Copy each line of the records that holds the string "section".

******

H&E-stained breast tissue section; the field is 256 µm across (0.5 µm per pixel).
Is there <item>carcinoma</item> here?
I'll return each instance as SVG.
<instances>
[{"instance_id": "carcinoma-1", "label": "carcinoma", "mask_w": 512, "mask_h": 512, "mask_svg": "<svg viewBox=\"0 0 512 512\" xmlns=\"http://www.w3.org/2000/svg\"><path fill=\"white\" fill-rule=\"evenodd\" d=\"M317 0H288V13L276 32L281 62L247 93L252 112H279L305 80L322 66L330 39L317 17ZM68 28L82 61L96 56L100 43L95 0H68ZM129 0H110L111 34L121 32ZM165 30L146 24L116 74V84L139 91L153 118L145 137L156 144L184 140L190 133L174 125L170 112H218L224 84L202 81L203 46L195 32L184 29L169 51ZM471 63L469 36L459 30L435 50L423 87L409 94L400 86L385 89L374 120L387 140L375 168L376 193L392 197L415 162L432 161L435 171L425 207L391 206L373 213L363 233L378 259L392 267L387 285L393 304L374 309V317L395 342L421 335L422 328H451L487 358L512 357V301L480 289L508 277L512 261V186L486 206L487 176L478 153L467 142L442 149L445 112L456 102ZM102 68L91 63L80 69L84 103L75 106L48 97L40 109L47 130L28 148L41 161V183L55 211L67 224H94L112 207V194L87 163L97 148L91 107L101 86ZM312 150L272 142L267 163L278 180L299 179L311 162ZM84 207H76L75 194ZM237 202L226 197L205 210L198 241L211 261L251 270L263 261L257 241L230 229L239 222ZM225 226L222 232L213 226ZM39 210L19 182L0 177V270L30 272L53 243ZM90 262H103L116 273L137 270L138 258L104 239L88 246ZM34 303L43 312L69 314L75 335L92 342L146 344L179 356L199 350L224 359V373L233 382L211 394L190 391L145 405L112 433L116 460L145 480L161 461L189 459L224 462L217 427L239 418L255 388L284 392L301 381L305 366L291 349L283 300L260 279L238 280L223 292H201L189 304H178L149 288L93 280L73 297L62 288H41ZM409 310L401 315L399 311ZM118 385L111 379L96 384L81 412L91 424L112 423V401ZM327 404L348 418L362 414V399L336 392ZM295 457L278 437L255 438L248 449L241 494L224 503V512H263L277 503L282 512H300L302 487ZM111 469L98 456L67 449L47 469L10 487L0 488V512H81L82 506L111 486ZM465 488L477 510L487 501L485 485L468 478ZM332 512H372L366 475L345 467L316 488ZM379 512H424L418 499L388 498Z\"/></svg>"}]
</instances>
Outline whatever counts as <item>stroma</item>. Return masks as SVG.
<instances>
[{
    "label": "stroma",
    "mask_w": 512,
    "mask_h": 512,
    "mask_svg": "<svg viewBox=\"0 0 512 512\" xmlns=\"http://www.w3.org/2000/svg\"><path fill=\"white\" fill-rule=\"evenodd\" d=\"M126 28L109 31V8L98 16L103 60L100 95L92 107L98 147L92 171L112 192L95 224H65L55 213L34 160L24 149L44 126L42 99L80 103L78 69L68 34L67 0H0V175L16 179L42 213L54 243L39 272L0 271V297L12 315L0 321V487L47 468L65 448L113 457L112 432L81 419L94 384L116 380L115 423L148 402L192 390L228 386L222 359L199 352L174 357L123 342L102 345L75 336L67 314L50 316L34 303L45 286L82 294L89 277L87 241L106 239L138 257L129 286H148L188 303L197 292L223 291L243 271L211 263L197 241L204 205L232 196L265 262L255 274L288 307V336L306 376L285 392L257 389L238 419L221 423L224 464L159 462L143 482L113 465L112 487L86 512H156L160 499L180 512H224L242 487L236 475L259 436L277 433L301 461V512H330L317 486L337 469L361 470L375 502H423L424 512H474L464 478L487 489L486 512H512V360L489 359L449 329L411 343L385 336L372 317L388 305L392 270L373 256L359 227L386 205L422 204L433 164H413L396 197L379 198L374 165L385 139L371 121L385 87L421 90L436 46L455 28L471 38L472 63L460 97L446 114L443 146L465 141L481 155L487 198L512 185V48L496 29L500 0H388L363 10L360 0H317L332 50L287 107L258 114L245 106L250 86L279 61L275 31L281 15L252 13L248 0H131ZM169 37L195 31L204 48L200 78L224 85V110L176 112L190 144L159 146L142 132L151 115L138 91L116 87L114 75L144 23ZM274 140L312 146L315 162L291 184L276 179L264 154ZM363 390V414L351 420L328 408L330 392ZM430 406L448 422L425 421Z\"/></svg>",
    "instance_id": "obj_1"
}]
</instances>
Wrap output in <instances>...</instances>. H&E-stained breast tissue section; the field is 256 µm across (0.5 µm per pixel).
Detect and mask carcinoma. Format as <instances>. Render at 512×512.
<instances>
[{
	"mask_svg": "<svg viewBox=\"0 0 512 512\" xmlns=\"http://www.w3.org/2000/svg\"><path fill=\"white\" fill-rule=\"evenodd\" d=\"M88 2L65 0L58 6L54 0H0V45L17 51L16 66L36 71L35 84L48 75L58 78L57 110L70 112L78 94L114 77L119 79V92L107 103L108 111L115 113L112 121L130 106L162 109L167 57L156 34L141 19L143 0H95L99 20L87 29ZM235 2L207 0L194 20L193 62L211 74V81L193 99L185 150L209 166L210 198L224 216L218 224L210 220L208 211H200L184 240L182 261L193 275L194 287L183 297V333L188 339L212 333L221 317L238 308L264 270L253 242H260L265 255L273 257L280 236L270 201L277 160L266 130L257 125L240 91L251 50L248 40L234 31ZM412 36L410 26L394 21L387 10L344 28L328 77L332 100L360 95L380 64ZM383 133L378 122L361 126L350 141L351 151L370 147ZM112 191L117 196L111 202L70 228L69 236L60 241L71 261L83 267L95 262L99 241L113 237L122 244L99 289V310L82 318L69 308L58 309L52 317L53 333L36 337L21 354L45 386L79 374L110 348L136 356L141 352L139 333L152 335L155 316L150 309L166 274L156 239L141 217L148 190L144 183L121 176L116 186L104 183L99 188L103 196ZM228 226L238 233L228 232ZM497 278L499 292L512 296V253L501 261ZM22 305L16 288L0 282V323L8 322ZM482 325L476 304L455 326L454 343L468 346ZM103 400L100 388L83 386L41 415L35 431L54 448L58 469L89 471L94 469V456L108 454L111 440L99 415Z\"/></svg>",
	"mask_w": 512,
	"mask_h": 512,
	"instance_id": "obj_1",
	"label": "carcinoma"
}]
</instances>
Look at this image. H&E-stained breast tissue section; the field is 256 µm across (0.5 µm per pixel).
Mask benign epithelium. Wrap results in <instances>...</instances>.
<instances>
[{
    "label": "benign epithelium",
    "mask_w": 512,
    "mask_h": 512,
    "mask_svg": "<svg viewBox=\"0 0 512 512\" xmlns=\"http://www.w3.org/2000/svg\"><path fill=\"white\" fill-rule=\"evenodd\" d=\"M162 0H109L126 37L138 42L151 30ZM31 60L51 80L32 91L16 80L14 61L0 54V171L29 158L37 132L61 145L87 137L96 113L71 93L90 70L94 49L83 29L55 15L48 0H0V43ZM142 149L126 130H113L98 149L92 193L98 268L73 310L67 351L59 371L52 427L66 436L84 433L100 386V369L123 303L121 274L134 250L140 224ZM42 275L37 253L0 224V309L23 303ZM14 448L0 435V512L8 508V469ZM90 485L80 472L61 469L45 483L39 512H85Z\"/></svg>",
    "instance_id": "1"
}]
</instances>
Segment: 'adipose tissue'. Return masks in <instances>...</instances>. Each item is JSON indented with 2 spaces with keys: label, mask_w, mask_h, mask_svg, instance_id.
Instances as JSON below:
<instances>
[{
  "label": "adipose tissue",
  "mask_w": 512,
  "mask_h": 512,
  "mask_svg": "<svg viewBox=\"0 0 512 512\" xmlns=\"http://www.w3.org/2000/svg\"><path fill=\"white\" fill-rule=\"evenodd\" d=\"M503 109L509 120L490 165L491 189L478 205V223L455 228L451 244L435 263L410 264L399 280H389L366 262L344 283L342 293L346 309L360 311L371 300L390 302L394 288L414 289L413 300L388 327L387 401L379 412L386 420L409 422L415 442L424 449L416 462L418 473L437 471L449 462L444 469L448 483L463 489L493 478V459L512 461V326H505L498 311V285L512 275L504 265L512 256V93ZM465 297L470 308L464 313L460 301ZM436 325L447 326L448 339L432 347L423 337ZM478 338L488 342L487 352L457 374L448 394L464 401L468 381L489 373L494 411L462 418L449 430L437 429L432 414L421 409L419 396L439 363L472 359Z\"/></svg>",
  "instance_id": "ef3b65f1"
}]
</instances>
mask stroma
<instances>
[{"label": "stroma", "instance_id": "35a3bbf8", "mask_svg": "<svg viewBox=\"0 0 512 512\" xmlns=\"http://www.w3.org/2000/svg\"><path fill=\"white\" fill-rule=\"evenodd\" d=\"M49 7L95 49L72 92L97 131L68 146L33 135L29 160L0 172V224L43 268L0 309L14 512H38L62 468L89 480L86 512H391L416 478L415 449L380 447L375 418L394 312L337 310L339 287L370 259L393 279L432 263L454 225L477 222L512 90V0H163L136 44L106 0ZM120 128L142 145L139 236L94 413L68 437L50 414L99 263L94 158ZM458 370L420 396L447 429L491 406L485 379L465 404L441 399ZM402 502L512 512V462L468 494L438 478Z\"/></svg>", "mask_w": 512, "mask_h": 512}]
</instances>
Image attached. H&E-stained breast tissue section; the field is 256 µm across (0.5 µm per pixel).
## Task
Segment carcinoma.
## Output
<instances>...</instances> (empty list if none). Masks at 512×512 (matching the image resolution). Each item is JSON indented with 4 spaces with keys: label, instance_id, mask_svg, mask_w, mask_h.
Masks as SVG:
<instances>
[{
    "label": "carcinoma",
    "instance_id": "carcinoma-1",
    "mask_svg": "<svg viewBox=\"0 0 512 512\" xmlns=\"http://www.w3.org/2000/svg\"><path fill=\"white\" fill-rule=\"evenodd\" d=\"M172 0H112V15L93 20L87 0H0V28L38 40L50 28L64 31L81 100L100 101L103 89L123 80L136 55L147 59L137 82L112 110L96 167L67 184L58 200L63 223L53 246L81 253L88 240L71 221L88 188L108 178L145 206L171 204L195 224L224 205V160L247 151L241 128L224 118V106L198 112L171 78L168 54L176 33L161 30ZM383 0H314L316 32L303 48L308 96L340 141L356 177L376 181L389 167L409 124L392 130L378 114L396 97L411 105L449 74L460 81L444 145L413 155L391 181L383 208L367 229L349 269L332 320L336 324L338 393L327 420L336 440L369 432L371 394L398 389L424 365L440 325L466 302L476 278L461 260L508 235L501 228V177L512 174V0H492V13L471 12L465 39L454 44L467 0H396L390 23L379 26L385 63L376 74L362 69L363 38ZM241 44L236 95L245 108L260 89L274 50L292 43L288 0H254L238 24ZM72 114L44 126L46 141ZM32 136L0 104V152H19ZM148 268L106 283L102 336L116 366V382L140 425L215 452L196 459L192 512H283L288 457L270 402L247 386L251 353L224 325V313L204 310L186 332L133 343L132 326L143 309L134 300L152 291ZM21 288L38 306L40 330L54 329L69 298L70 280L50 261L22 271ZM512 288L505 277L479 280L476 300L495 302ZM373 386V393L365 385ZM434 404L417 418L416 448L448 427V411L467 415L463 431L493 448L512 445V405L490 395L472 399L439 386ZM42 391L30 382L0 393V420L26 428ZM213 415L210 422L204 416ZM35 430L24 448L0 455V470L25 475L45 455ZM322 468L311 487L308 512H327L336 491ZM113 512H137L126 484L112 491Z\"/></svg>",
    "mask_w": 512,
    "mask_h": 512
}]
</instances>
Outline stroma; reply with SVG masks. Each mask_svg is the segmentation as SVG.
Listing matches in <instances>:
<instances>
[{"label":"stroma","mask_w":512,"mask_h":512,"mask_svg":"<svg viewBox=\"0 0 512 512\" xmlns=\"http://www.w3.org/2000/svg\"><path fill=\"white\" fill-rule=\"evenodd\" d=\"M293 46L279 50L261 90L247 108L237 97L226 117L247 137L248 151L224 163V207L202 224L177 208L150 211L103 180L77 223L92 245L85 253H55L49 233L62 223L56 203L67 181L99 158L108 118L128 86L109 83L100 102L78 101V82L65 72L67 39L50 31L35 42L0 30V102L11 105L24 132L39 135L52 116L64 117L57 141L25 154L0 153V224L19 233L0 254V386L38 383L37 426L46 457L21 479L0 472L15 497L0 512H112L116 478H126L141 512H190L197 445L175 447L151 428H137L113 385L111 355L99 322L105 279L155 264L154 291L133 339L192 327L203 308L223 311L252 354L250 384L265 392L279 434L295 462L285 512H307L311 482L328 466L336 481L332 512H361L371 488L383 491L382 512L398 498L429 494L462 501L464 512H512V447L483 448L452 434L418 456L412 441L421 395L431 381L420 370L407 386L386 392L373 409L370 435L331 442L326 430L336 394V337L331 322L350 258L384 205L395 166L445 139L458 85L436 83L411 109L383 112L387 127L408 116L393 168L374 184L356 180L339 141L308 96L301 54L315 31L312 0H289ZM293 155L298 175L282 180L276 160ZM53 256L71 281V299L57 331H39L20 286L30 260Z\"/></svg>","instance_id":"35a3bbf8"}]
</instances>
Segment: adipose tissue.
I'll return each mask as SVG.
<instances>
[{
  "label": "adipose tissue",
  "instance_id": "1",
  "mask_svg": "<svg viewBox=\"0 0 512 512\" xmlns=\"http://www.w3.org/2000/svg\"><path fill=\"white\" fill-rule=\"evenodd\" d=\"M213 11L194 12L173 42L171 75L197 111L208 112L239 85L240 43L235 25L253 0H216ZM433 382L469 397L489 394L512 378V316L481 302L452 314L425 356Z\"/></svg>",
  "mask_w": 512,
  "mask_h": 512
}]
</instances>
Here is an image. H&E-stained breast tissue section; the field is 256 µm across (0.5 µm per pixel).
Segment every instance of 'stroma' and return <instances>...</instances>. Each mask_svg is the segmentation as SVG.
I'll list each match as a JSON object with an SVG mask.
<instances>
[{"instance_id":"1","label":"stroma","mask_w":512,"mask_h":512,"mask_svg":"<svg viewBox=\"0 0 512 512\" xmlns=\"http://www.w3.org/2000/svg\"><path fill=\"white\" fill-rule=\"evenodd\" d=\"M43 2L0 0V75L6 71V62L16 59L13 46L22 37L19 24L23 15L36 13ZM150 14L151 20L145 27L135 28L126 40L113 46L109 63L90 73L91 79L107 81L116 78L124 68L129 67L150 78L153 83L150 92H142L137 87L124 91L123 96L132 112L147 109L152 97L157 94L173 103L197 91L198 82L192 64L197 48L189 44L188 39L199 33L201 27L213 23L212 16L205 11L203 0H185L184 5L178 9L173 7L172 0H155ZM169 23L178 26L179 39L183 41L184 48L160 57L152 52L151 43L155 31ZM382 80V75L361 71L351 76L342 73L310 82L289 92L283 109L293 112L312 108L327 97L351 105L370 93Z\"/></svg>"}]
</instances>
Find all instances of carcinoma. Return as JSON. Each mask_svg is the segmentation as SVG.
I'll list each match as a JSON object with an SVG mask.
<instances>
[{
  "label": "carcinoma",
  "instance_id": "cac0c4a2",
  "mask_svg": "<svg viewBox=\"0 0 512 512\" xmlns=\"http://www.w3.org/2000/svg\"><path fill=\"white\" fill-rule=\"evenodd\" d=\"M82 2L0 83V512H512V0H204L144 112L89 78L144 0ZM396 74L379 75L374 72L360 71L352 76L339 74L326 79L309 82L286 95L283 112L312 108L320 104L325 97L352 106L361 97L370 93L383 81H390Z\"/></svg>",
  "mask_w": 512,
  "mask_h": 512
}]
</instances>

******

**Solved problem**
H&E-stained breast tissue section; the field is 256 µm across (0.5 µm per pixel).
Wrap output in <instances>...</instances>. H&E-stained breast tissue section; the field is 256 µm across (0.5 µm per pixel).
Look at this image. H&E-stained breast tissue section; the field is 256 µm across (0.5 µm per pixel).
Image attached. H&E-stained breast tissue section; the field is 256 µm across (0.5 µm per pixel).
Here is an image. H&E-stained breast tissue section; the field is 256 µm across (0.5 µm per pixel).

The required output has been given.